THE PROBLEM.
Repeat word for word everything from the line containing "none -> black cone C9 level 2" to the end of the listing, first and last lines included, and only that.
RAW DATA START
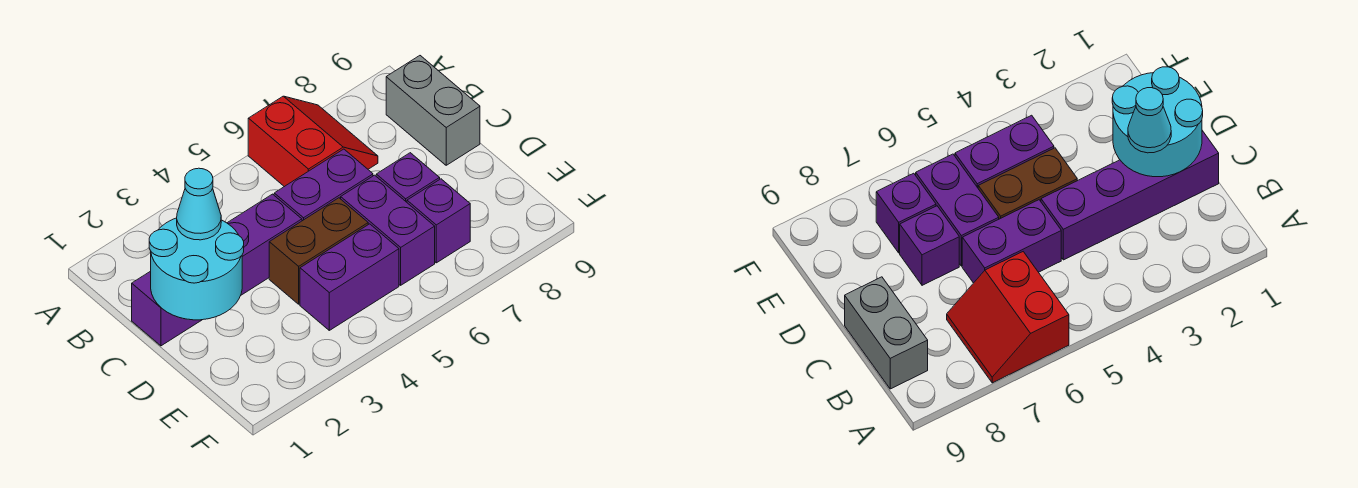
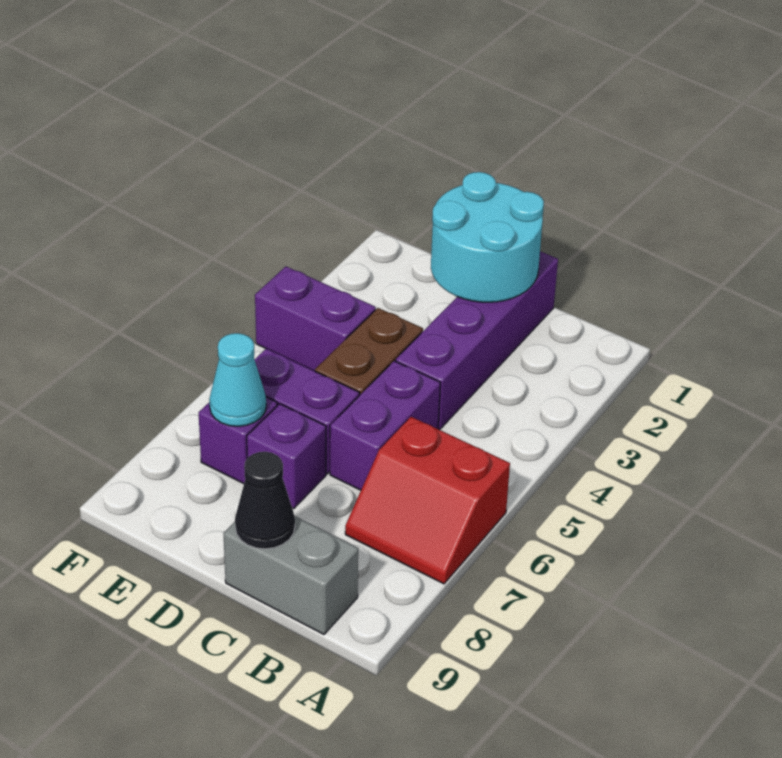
cyan cone C2 level 3 -> cyan cone E7 level 2
none -> black cone C9 level 2
purple brick E4:E5 level 1 -> purple brick E4:F4 level 1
RAW DATA END
PROBLEM SOLUTION.
none -> black cone C9 level 2
purple brick E4:E5 level 1 -> purple brick E4:F4 level 1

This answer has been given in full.